◆ **Assigned task**
Restate the following entries exactly. Keep the pictures out.

=====

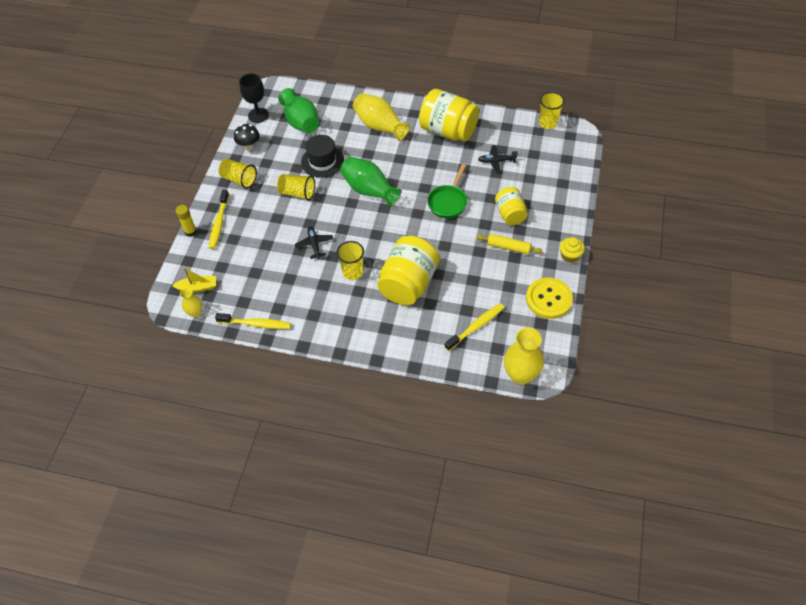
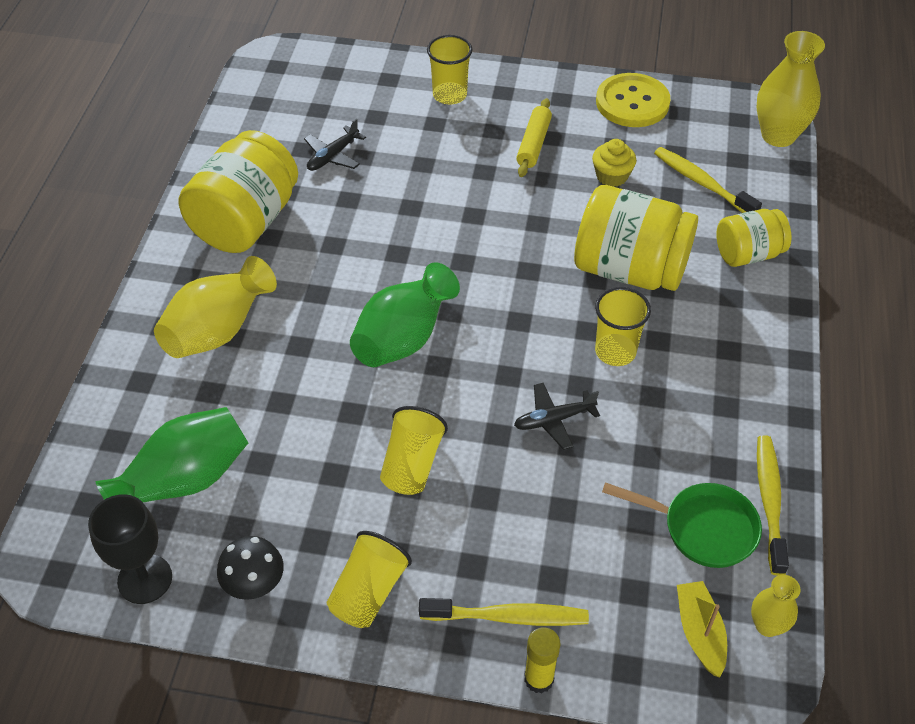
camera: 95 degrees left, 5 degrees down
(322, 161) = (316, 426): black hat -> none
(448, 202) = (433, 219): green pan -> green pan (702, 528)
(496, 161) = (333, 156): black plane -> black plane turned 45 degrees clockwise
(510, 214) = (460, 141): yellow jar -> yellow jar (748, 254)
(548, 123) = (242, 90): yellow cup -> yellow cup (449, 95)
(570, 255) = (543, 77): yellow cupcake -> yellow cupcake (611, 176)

=====

◆ **Result of this task**
camera: 95 degrees left, 5 degrees down
(322, 161) = (316, 426): black hat -> none
(448, 202) = (433, 219): green pan -> green pan (702, 528)
(496, 161) = (333, 156): black plane -> black plane turned 45 degrees clockwise
(510, 214) = (460, 141): yellow jar -> yellow jar (748, 254)
(548, 123) = (242, 90): yellow cup -> yellow cup (449, 95)
(570, 255) = (543, 77): yellow cupcake -> yellow cupcake (611, 176)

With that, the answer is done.